- **REQUIREMENTS**: Please render the lines from the one containing "The width and height of the screenshot is (427, 640)." through the one containing "In order to", both included, as a Markdown table with the columns "Row" and "Line". Number the rows and leave out blank lines.

- **INFORMATION SHOWN**:
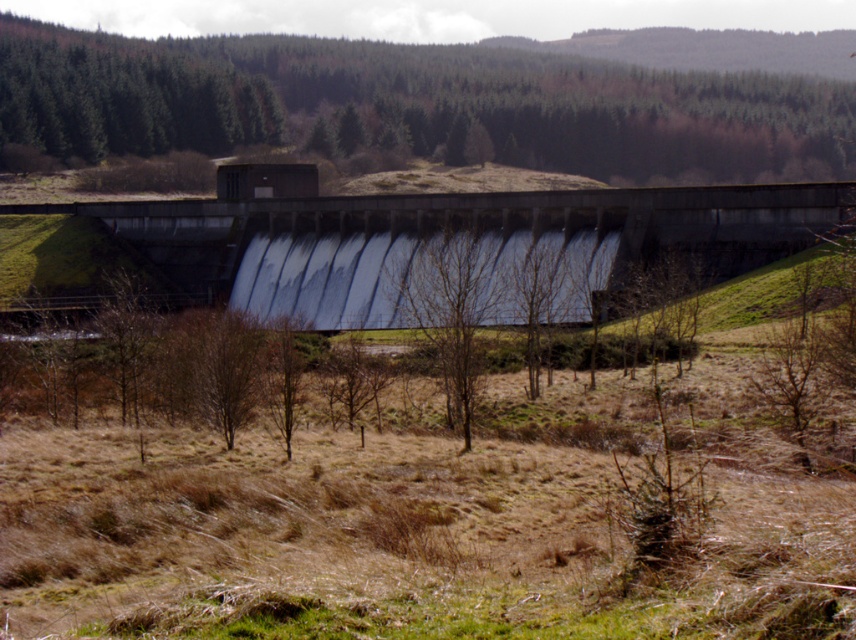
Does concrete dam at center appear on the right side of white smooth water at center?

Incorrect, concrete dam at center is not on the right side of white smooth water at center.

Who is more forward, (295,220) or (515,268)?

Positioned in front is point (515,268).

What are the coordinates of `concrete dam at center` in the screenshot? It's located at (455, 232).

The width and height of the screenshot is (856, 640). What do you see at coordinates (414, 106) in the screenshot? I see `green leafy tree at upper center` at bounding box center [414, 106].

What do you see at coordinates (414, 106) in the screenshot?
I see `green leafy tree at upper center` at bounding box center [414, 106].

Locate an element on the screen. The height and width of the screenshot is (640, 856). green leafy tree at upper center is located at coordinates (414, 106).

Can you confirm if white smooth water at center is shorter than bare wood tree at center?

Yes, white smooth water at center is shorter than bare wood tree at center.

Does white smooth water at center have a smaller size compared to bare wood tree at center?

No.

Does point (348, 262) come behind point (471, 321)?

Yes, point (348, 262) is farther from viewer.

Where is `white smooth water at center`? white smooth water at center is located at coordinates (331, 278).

...

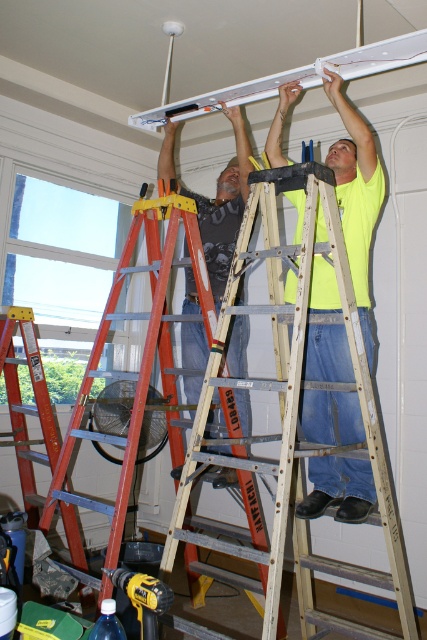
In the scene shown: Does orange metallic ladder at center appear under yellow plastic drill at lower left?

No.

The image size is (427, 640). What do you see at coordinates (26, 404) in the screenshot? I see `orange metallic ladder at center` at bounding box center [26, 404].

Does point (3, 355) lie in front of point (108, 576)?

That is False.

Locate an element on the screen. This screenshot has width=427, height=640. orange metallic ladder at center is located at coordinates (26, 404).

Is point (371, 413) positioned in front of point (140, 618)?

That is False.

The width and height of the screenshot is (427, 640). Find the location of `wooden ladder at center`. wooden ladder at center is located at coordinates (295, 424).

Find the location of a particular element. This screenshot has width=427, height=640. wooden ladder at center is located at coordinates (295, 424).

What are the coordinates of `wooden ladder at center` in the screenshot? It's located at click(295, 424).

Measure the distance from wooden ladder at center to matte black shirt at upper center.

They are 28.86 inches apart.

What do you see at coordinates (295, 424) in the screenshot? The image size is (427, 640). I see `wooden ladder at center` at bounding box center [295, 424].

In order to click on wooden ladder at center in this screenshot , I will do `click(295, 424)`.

--

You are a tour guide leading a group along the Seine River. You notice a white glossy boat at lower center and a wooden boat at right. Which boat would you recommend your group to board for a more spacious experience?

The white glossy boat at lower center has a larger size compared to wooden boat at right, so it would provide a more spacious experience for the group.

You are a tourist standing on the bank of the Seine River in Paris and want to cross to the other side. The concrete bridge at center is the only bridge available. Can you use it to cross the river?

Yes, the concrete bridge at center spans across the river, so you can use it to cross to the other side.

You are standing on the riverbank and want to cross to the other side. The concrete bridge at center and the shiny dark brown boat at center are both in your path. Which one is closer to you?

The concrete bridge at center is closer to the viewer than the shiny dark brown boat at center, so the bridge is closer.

- **OUTPUT OF THE EXERCISE**:
| Row | Line |
|---|---|
| 1 | The width and height of the screenshot is (427, 640). Find the location of `wooden ladder at center`. wooden ladder at center is located at coordinates (295, 424). |
| 2 | Find the location of a particular element. This screenshot has width=427, height=640. wooden ladder at center is located at coordinates (295, 424). |
| 3 | What are the coordinates of `wooden ladder at center` in the screenshot? It's located at click(295, 424). |
| 4 | Measure the distance from wooden ladder at center to matte black shirt at upper center. |
| 5 | They are 28.86 inches apart. |
| 6 | What do you see at coordinates (295, 424) in the screenshot? The image size is (427, 640). I see `wooden ladder at center` at bounding box center [295, 424]. |
| 7 | In order to click on wooden ladder at center in this screenshot , I will do `click(295, 424)`. |